##### VERFÜGBARE DATEN

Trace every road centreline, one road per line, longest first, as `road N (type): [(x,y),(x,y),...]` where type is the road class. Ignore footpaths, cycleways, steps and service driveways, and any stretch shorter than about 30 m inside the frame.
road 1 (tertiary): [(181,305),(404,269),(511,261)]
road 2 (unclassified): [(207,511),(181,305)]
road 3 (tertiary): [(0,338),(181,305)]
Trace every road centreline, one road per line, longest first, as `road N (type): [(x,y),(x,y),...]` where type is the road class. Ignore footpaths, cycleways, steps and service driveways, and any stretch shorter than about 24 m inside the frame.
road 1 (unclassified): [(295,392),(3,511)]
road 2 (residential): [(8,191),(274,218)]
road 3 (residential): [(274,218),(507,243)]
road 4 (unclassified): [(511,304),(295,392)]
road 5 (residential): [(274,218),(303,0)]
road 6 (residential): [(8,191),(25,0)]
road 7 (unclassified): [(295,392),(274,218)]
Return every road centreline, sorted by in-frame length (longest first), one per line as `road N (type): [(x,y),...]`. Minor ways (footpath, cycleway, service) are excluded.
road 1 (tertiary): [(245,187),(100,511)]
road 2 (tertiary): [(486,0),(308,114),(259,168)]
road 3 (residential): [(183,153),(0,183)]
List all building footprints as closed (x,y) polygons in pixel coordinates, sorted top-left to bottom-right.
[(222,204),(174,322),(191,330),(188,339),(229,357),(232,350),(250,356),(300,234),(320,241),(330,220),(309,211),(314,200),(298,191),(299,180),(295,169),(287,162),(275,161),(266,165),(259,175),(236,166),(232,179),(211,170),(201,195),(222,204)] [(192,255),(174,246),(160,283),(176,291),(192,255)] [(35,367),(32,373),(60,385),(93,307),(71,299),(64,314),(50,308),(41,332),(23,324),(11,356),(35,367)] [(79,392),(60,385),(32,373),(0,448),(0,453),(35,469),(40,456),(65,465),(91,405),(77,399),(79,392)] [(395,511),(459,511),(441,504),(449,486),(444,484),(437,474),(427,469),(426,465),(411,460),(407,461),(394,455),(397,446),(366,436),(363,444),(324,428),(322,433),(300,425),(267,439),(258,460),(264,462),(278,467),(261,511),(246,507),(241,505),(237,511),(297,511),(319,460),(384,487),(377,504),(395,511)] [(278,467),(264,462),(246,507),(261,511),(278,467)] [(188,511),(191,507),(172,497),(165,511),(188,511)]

##########

● AUFGABENSTELLUNG
Wandle die Daten bitte vollständig in eine CSV mit den zwei Spalten „aufgabe“ und „antwort“ um, wobei jede Aufgabe eine eigene Zeile bekommt und ihre Antwort daneben steht. Setze jedes Feld in Anführungszeichen und ersetze Zeilenumbrüche durch Leerzeichen.

● LÖSUNG
aufgabe,antwort
"Trace every road centreline, one road per line, longest first, as `road N (type): [(x,y),(x,y),...]` where type is the road class. Ignore footpaths, cycleways, steps and service driveways, and any stretch shorter than about 30 m inside the frame.","road 1 (tertiary): [(181,305),(404,269),(511,261)] road 2 (unclassified): [(207,511),(181,305)] road 3 (tertiary): [(0,338),(181,305)]"
"Trace every road centreline, one road per line, longest first, as `road N (type): [(x,y),(x,y),...]` where type is the road class. Ignore footpaths, cycleways, steps and service driveways, and any stretch shorter than about 24 m inside the frame.","road 1 (unclassified): [(295,392),(3,511)] road 2 (residential): [(8,191),(274,218)] road 3 (residential): [(274,218),(507,243)] road 4 (unclassified): [(511,304),(295,392)] road 5 (residential): [(274,218),(303,0)] road 6 (residential): [(8,191),(25,0)] road 7 (unclassified): [(295,392),(274,218)]"
"Return every road centreline, sorted by in-frame length (longest first), one per line as `road N (type): [(x,y),...]`. Minor ways (footpath, cycleway, service) are excluded.","road 1 (tertiary): [(245,187),(100,511)] road 2 (tertiary): [(486,0),(308,114),(259,168)] road 3 (residential): [(183,153),(0,183)]"
"List all building footprints as closed (x,y) polygons in pixel coordinates, sorted top-left to bottom-right.","[(222,204),(174,322),(191,330),(188,339),(229,357),(232,350),(250,356),(300,234),(320,241),(330,220),(309,211),(314,200),(298,191),(299,180),(295,169),(287,162),(275,161),(266,165),(259,175),(236,166),(232,179),(211,170),(201,195),(222,204)] [(192,255),(174,246),(160,283),(176,291),(192,255)] [(35,367),(32,373),(60,385),(93,307),(71,299),(64,314),(50,308),(41,332),(23,324),(11,356),(35,367)] [(79,392),(60,385),(32,373),(0,448),(0,453),(35,469),(40,456),(65,465),(91,405),(77,399),(79,392)] [(395,511),(459,511),(441,504),(449,486),(444,484),(437,474),(427,469),(426,465),(411,460),(407,461),(394,455),(397,446),(366,436),(363,444),(324,428),(322,433),(300,425),(267,439),(258,460),(264,462),(278,467),(261,511),(246,507),(241,505),(237,511),(297,511),(319,460),(384,487),(377,504),(395,511)] [(278,467),(264,462),(246,507),(261,511),(278,467)] [(188,511),(191,507),(172,497),(165,511),(188,511)]"